*** Opening Task data ***

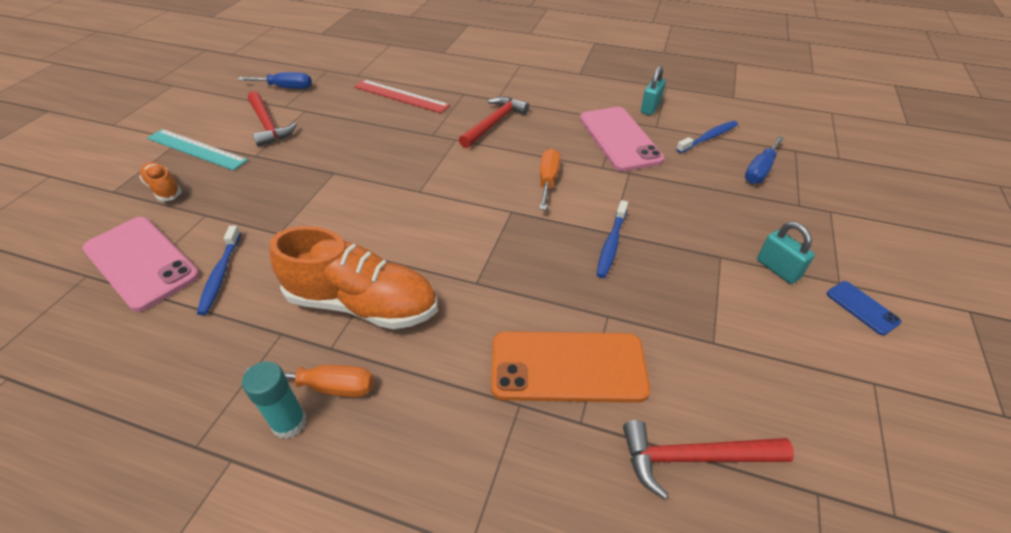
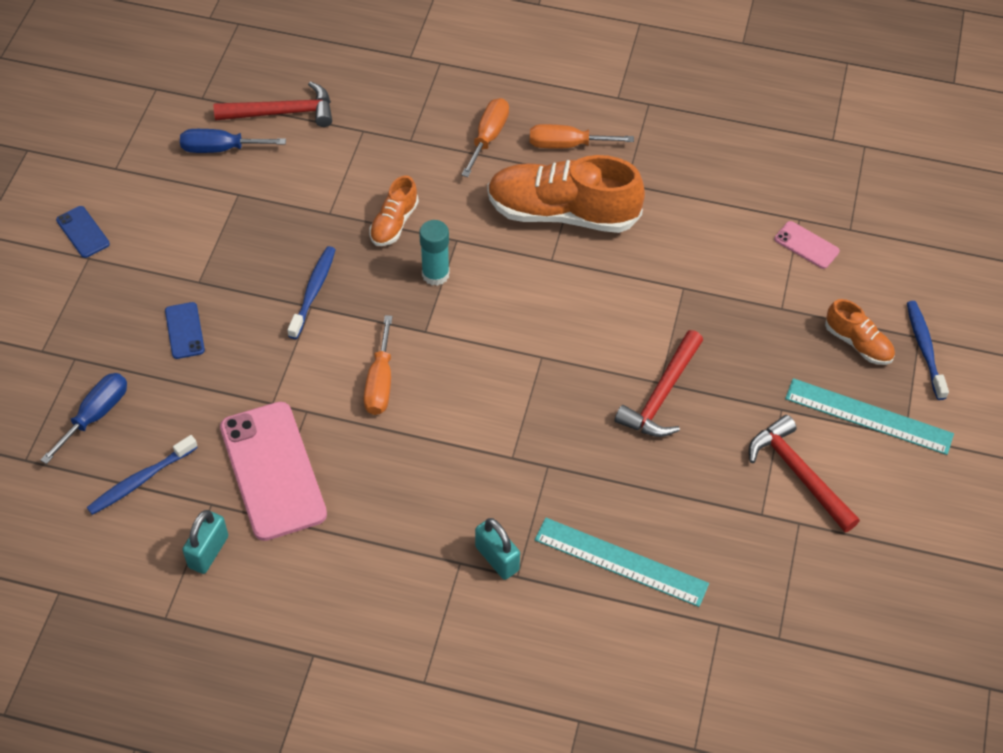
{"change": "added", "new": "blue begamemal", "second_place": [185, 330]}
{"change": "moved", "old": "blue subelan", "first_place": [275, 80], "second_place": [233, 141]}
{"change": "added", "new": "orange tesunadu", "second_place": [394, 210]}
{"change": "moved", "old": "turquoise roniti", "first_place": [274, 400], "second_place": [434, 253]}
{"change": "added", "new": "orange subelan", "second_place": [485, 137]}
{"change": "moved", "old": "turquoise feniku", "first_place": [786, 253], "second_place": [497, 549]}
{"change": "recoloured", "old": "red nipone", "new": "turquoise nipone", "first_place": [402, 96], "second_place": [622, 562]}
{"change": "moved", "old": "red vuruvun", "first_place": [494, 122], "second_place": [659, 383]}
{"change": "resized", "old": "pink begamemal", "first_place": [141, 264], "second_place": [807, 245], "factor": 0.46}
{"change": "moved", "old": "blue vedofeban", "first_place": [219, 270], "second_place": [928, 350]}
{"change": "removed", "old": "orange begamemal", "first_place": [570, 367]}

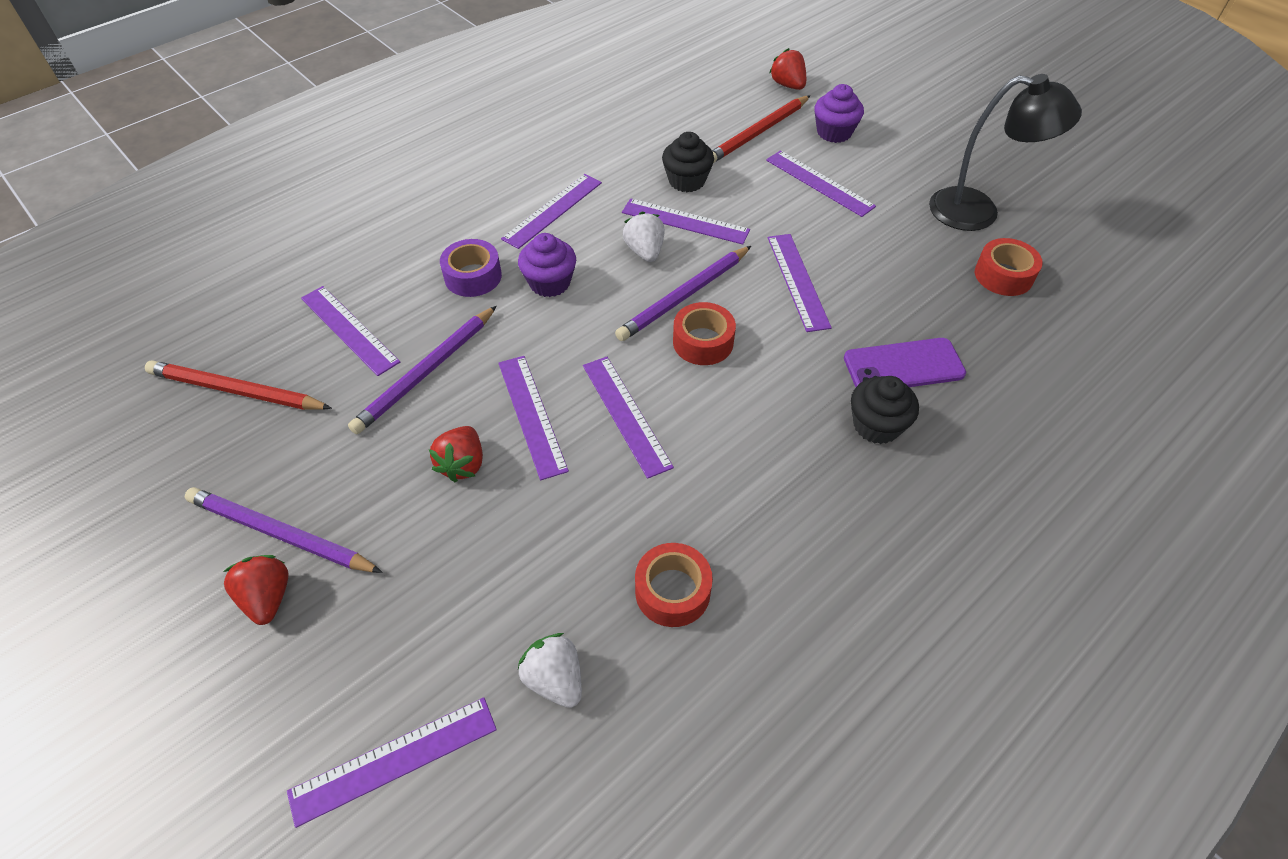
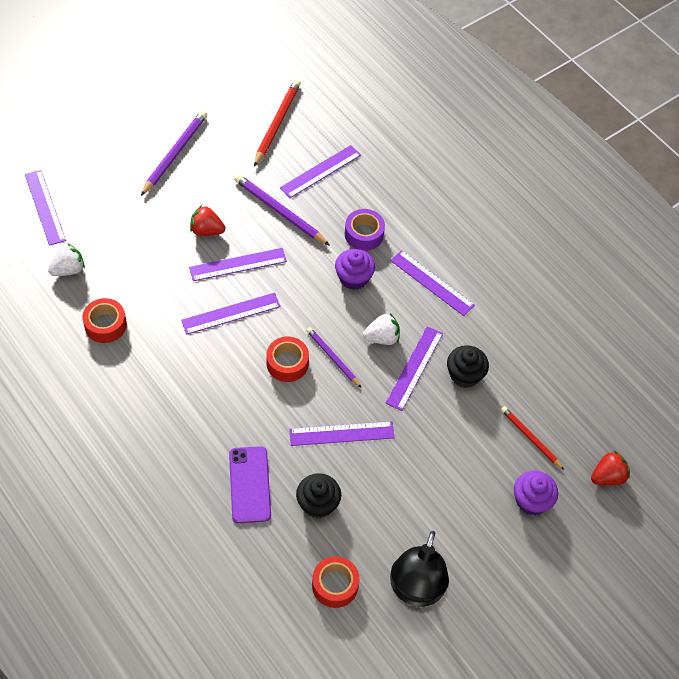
{"change": "moved", "old": "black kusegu", "first_place": [885, 410], "second_place": [318, 496]}
{"change": "resized", "old": "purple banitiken", "first_place": [683, 293], "second_place": [333, 357], "factor": 0.63}
{"change": "resized", "old": "red banitiken", "first_place": [761, 129], "second_place": [532, 438], "factor": 0.63}
{"change": "removed", "old": "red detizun", "first_place": [256, 590]}
{"change": "removed", "old": "purple nipone", "first_place": [821, 183]}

*** Closing Task data ***

### Exercise details
From the entries above, pull out each line that includes "turquoise".

### Written solution
{"change": "moved", "old": "turquoise roniti", "first_place": [274, 400], "second_place": [434, 253]}
{"change": "moved", "old": "turquoise feniku", "first_place": [786, 253], "second_place": [497, 549]}
{"change": "recoloured", "old": "red nipone", "new": "turquoise nipone", "first_place": [402, 96], "second_place": [622, 562]}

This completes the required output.